* _Exercise_: If a line in the records below contains the word "orange", copy it out.

* _Input material_:
=-=-=-=-=

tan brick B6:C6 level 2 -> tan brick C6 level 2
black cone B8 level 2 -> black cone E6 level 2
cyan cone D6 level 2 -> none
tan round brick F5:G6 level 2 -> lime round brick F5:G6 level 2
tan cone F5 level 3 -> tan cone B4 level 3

=-=-=-=-=

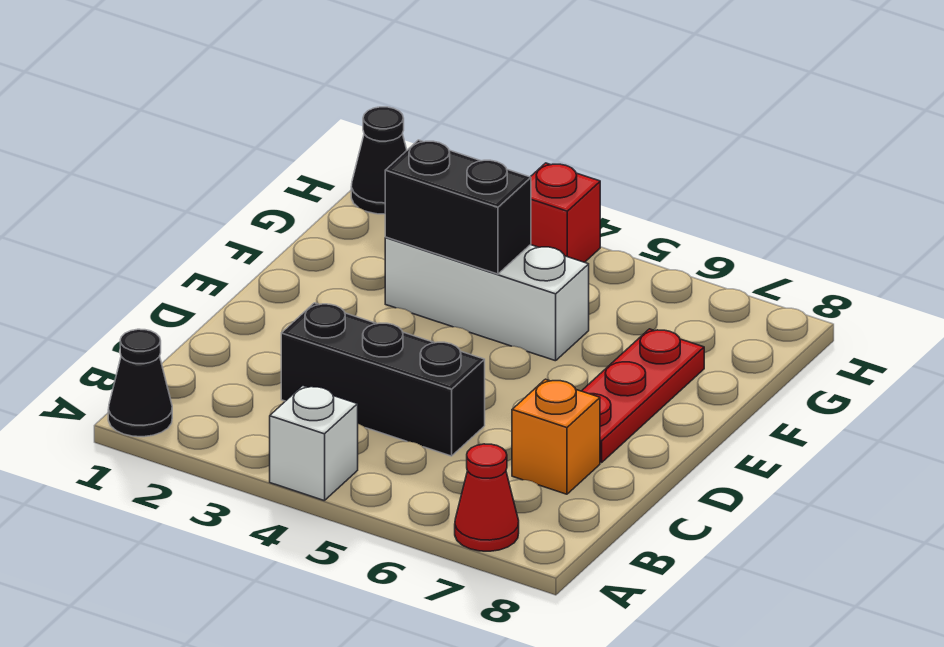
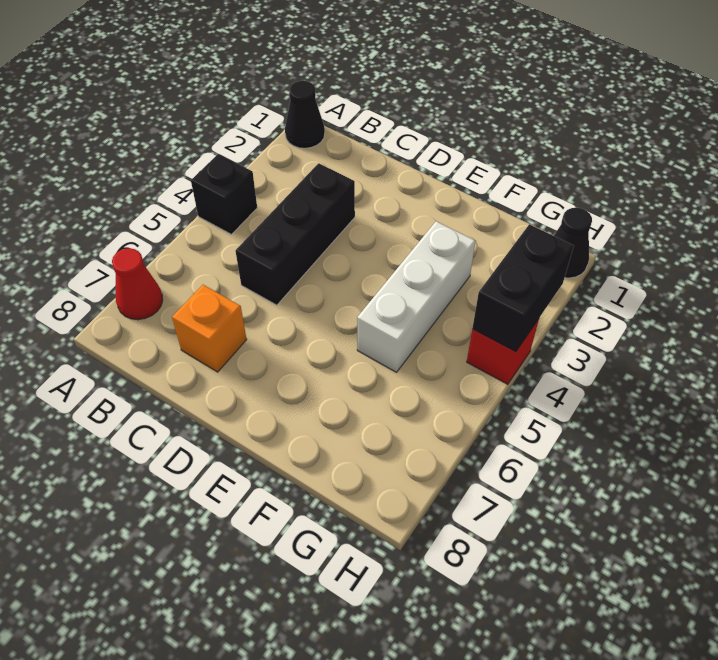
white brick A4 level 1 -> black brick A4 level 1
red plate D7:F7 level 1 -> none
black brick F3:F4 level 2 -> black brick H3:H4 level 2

=-=-=-=-=

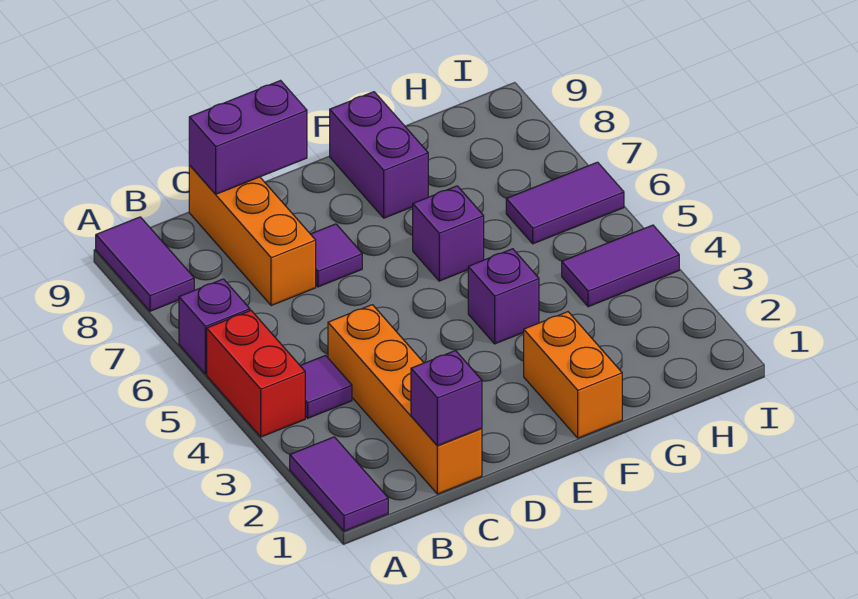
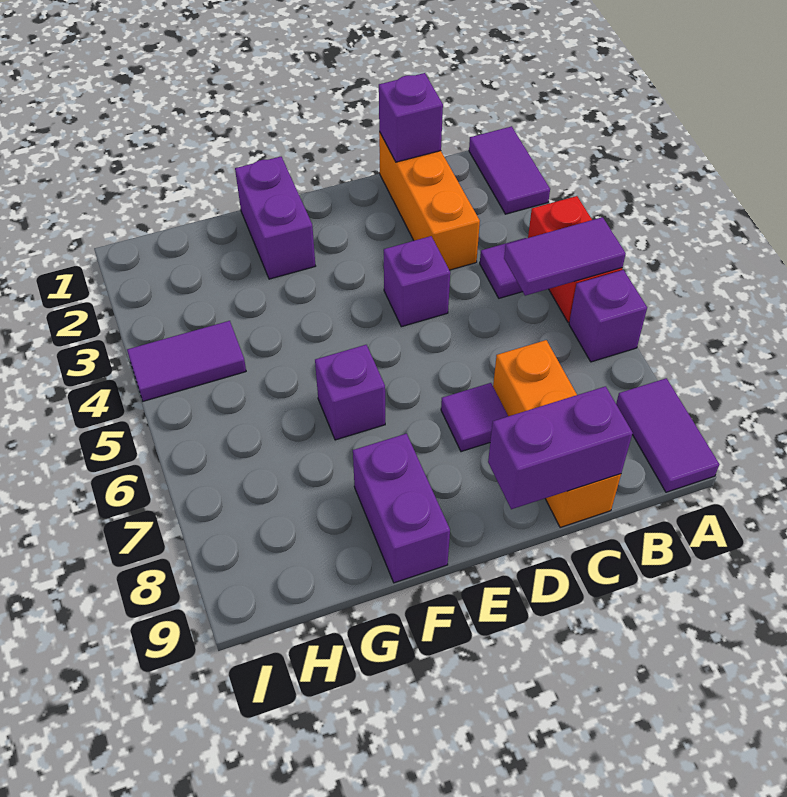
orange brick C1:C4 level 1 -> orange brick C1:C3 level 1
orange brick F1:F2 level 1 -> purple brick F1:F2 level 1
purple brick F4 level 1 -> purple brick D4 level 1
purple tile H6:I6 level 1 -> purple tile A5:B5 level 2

=-=-=-=-=

* _Response for this exercise_:
orange brick C1:C4 level 1 -> orange brick C1:C3 level 1
orange brick F1:F2 level 1 -> purple brick F1:F2 level 1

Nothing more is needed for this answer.